▶ **WORK TO BE COMPLETED**
After finding the line containing "grey cone A8 level 3 -> none" below, please output that line and each following one through the line containing "black brick H4:H7", exactly as written.

▶ **RECORDED INFORMATION**
- Opening Delimiter -
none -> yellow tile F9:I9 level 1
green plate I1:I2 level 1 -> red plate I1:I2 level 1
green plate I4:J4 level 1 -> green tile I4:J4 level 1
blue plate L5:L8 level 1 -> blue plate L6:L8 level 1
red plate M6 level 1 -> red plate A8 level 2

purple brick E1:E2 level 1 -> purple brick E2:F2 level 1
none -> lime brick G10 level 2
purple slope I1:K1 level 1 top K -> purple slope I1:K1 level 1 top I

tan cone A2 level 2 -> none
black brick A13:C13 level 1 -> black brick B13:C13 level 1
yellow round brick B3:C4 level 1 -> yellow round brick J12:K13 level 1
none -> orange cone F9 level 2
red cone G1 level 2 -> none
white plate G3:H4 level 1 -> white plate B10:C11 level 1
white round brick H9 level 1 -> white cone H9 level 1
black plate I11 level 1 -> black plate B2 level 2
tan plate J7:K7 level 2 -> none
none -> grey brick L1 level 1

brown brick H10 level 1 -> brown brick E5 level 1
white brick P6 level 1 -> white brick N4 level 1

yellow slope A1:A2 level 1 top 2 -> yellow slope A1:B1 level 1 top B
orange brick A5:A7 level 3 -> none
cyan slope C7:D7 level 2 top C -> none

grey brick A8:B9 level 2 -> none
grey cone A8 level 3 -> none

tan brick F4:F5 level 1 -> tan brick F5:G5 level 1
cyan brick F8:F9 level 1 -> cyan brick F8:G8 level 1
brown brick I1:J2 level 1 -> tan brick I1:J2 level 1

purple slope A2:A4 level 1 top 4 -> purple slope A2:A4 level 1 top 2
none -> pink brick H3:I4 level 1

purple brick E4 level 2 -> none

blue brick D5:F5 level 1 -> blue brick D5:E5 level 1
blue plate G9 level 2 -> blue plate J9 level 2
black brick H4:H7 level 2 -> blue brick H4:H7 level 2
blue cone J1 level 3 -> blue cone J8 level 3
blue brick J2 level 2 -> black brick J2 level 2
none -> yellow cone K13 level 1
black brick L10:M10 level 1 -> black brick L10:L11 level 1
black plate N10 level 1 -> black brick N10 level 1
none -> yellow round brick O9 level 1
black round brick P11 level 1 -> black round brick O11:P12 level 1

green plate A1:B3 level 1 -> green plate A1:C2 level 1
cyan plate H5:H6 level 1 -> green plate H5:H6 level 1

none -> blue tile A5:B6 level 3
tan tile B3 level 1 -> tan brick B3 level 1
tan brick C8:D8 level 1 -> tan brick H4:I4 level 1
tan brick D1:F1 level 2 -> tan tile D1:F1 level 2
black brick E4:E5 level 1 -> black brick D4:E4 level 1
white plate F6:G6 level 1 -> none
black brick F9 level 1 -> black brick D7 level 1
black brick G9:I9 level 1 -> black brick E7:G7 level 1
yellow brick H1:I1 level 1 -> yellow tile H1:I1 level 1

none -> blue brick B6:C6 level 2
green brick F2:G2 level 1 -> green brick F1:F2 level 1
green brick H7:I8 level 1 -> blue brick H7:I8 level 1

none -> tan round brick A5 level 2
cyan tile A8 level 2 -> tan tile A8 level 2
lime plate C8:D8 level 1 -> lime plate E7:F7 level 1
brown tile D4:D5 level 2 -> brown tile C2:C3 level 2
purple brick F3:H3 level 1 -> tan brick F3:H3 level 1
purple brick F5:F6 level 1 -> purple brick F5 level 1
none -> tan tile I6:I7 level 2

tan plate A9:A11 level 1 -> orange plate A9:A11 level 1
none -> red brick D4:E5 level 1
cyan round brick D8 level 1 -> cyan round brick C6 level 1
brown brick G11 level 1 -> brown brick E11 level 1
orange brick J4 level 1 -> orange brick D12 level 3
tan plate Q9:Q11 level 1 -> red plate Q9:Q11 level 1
- Closing Delimiter -
▶ **ANSWER TO THIS EXERCISE**
grey cone A8 level 3 -> none

tan brick F4:F5 level 1 -> tan brick F5:G5 level 1
cyan brick F8:F9 level 1 -> cyan brick F8:G8 level 1
brown brick I1:J2 level 1 -> tan brick I1:J2 level 1

purple slope A2:A4 level 1 top 4 -> purple slope A2:A4 level 1 top 2
none -> pink brick H3:I4 level 1

purple brick E4 level 2 -> none

blue brick D5:F5 level 1 -> blue brick D5:E5 level 1
blue plate G9 level 2 -> blue plate J9 level 2
black brick H4:H7 level 2 -> blue brick H4:H7 level 2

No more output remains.